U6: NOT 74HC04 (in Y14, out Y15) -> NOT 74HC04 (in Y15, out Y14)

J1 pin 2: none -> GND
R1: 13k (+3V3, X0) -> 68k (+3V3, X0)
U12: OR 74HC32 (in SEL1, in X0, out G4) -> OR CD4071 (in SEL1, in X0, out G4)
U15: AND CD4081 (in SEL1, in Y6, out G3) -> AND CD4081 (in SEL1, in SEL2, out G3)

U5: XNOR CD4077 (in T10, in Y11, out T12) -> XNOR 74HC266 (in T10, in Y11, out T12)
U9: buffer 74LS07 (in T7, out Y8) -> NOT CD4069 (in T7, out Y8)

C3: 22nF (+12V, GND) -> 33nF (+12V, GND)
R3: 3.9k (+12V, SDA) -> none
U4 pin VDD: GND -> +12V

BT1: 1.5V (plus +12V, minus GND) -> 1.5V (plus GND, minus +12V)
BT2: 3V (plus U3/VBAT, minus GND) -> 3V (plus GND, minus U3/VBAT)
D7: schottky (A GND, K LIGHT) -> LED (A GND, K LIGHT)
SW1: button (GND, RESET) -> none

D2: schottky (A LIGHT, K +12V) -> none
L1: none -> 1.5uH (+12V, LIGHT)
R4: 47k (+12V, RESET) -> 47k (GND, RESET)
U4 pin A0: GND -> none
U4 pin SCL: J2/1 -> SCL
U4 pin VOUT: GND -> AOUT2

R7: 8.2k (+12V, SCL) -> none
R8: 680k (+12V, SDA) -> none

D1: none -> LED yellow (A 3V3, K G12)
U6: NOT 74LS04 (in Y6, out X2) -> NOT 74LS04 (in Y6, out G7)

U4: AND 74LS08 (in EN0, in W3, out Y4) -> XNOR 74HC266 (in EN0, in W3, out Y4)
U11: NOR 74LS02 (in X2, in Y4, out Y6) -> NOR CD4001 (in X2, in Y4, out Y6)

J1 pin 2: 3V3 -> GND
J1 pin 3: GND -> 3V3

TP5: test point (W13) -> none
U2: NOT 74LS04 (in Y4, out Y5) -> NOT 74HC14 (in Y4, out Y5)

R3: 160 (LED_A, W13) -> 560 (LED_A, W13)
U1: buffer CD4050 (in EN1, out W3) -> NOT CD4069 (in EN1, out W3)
○ ○ ○ ○
### Task item
Search the listing for "RESET" and copy each line holding it.

### Written solution
SW1: button (GND, RESET) -> none
R4: 47k (+12V, RESET) -> 47k (GND, RESET)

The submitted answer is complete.